Task item:
Write out the data exactly, keeping every line.

(Difference listings)
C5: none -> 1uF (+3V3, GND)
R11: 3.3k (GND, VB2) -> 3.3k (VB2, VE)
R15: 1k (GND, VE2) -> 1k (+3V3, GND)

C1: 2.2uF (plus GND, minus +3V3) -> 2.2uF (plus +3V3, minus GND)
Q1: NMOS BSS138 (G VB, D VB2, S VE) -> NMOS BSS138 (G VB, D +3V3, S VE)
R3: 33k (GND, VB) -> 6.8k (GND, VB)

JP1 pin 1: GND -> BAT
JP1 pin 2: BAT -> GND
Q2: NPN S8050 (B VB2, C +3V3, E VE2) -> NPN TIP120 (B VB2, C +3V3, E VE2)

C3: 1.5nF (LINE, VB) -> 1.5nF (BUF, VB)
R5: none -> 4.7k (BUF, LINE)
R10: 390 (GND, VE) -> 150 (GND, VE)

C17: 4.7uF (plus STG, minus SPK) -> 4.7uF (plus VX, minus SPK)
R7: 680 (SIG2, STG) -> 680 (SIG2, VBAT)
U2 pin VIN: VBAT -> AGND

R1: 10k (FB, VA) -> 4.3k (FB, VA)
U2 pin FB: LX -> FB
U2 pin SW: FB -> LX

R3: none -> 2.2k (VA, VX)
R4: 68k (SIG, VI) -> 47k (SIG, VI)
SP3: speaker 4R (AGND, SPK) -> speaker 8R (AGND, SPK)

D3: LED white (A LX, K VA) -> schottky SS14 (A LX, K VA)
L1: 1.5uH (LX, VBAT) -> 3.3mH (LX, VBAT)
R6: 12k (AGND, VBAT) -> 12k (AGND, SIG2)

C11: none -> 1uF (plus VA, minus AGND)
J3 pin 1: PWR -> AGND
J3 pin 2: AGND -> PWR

Problem solution:
C5: none -> 1uF (+3V3, GND)
R11: 3.3k (GND, VB2) -> 3.3k (VB2, VE)
R15: 1k (GND, VE2) -> 1k (+3V3, GND)

C1: 2.2uF (plus GND, minus +3V3) -> 2.2uF (plus +3V3, minus GND)
Q1: NMOS BSS138 (G VB, D VB2, S VE) -> NMOS BSS138 (G VB, D +3V3, S VE)
R3: 33k (GND, VB) -> 6.8k (GND, VB)

JP1 pin 1: GND -> BAT
JP1 pin 2: BAT -> GND
Q2: NPN S8050 (B VB2, C +3V3, E VE2) -> NPN TIP120 (B VB2, C +3V3, E VE2)

C3: 1.5nF (LINE, VB) -> 1.5nF (BUF, VB)
R5: none -> 4.7k (BUF, LINE)
R10: 390 (GND, VE) -> 150 (GND, VE)

C17: 4.7uF (plus STG, minus SPK) -> 4.7uF (plus VX, minus SPK)
R7: 680 (SIG2, STG) -> 680 (SIG2, VBAT)
U2 pin VIN: VBAT -> AGND

R1: 10k (FB, VA) -> 4.3k (FB, VA)
U2 pin FB: LX -> FB
U2 pin SW: FB -> LX

R3: none -> 2.2k (VA, VX)
R4: 68k (SIG, VI) -> 47k (SIG, VI)
SP3: speaker 4R (AGND, SPK) -> speaker 8R (AGND, SPK)

D3: LED white (A LX, K VA) -> schottky SS14 (A LX, K VA)
L1: 1.5uH (LX, VBAT) -> 3.3mH (LX, VBAT)
R6: 12k (AGND, VBAT) -> 12k (AGND, SIG2)

C11: none -> 1uF (plus VA, minus AGND)
J3 pin 1: PWR -> AGND
J3 pin 2: AGND -> PWR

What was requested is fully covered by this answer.